Exercise
Reproduce every line of the items below without any change, and leave the pictures out of your answer.

* BEGIN *

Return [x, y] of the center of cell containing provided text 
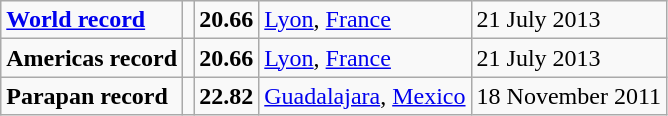
22.82 [226, 96]
Guadalajara, Mexico [365, 96]
World record [92, 20]
18 November 2011 [568, 96]
Americas record [92, 58]
Parapan record [92, 96]
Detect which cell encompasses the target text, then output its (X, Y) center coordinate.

* END *

Full solution
Return [x, y] of the center of cell containing provided text 
22.82 [226, 96]
Guadalajara, Mexico [365, 96]
World record [92, 20]
18 November 2011 [568, 96]
Americas record [92, 58]
Parapan record [92, 96]
Detect which cell encompasses the target text, then output its (X, Y) center coordinate.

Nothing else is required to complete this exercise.